**REQUIRED WORK**
Turn every line of the entries below into a Markdown table with a row number in one column and the line's text in the other, and name the columns Row and Line. Leave out blank lines and the pictures.

**DATA SHOWN**
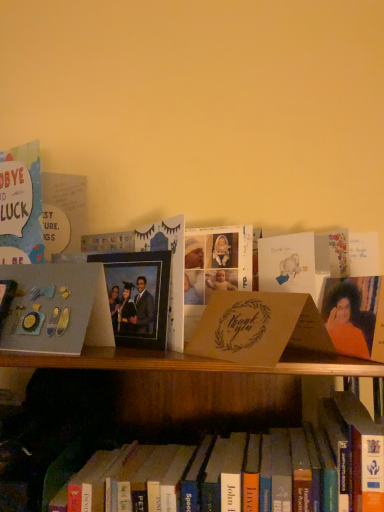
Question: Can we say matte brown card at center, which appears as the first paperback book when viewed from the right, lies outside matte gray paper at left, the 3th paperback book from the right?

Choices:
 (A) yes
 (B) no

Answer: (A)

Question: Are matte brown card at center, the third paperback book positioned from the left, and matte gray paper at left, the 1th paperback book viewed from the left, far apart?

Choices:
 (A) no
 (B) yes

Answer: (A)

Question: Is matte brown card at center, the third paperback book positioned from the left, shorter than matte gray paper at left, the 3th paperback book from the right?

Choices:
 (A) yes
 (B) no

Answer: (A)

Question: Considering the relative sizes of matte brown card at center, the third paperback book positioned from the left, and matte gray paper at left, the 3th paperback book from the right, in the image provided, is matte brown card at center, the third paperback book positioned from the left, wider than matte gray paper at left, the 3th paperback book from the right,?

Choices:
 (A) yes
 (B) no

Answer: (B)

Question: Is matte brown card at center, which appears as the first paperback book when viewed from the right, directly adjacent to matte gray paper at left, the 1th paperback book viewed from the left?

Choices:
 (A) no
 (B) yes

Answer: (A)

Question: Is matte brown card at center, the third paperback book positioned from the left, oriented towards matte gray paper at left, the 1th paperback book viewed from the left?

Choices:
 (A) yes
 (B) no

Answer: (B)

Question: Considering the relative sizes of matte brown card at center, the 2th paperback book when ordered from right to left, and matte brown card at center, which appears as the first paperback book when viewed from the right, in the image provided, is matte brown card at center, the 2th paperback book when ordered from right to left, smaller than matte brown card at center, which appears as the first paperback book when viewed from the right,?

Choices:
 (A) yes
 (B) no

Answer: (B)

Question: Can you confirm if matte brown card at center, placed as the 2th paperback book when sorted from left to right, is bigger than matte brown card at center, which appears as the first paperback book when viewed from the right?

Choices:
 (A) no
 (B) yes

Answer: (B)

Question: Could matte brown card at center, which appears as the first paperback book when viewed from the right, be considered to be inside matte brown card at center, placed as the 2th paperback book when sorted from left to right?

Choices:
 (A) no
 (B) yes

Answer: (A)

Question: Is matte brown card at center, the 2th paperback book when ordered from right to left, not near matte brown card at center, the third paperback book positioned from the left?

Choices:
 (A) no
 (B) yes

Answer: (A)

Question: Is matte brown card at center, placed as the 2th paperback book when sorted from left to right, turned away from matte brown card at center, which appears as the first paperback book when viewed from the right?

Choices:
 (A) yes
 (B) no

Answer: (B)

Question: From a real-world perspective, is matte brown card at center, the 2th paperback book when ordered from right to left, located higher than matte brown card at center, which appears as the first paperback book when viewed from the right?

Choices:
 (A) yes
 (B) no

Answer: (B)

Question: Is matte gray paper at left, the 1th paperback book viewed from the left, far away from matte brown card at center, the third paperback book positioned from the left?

**ANSWER FOR THIS EXERCISE**
| Row | Line |
|---|---|
| 1 | Question: Can we say matte brown card at center, which appears as the first paperback book when viewed from the right, lies outside matte gray paper at left, the 3th paperback book from the right? |
| 2 | Choices: |
| 3 |  (A) yes |
| 4 |  (B) no |
| 5 | Answer: (A) |
| 6 | Question: Are matte brown card at center, the third paperback book positioned from the left, and matte gray paper at left, the 1th paperback book viewed from the left, far apart? |
| 7 | Choices: |
| 8 |  (A) no |
| 9 |  (B) yes |
| 10 | Answer: (A) |
| 11 | Question: Is matte brown card at center, the third paperback book positioned from the left, shorter than matte gray paper at left, the 3th paperback book from the right? |
| 12 | Choices: |
| 13 |  (A) yes |
| 14 |  (B) no |
| 15 | Answer: (A) |
| 16 | Question: Considering the relative sizes of matte brown card at center, the third paperback book positioned from the left, and matte gray paper at left, the 3th paperback book from the right, in the image provided, is matte brown card at center, the third paperback book positioned from the left, wider than matte gray paper at left, the 3th paperback book from the right,? |
| 17 | Choices: |
| 18 |  (A) yes |
| 19 |  (B) no |
| 20 | Answer: (B) |
| 21 | Question: Is matte brown card at center, which appears as the first paperback book when viewed from the right, directly adjacent to matte gray paper at left, the 1th paperback book viewed from the left? |
| 22 | Choices: |
| 23 |  (A) no |
| 24 |  (B) yes |
| 25 | Answer: (A) |
| 26 | Question: Is matte brown card at center, the third paperback book positioned from the left, oriented towards matte gray paper at left, the 1th paperback book viewed from the left? |
| 27 | Choices: |
| 28 |  (A) yes |
| 29 |  (B) no |
| 30 | Answer: (B) |
| 31 | Question: Considering the relative sizes of matte brown card at center, the 2th paperback book when ordered from right to left, and matte brown card at center, which appears as the first paperback book when viewed from the right, in the image provided, is matte brown card at center, the 2th paperback book when ordered from right to left, smaller than matte brown card at center, which appears as the first paperback book when viewed from the right,? |
| 32 | Choices: |
| 33 |  (A) yes |
| 34 |  (B) no |
| 35 | Answer: (B) |
| 36 | Question: Can you confirm if matte brown card at center, placed as the 2th paperback book when sorted from left to right, is bigger than matte brown card at center, which appears as the first paperback book when viewed from the right? |
| 37 | Choices: |
| 38 |  (A) no |
| 39 |  (B) yes |
| 40 | Answer: (B) |
| 41 | Question: Could matte brown card at center, which appears as the first paperback book when viewed from the right, be considered to be inside matte brown card at center, placed as the 2th paperback book when sorted from left to right? |
| 42 | Choices: |
| 43 |  (A) no |
| 44 |  (B) yes |
| 45 | Answer: (A) |
| 46 | Question: Is matte brown card at center, the 2th paperback book when ordered from right to left, not near matte brown card at center, the third paperback book positioned from the left? |
| 47 | Choices: |
| 48 |  (A) no |
| 49 |  (B) yes |
| 50 | Answer: (A) |
| 51 | Question: Is matte brown card at center, placed as the 2th paperback book when sorted from left to right, turned away from matte brown card at center, which appears as the first paperback book when viewed from the right? |
| 52 | Choices: |
| 53 |  (A) yes |
| 54 |  (B) no |
| 55 | Answer: (B) |
| 56 | Question: From a real-world perspective, is matte brown card at center, the 2th paperback book when ordered from right to left, located higher than matte brown card at center, which appears as the first paperback book when viewed from the right? |
| 57 | Choices: |
| 58 |  (A) yes |
| 59 |  (B) no |
| 60 | Answer: (B) |
| 61 | Question: Is matte gray paper at left, the 1th paperback book viewed from the left, far away from matte brown card at center, the third paperback book positioned from the left? |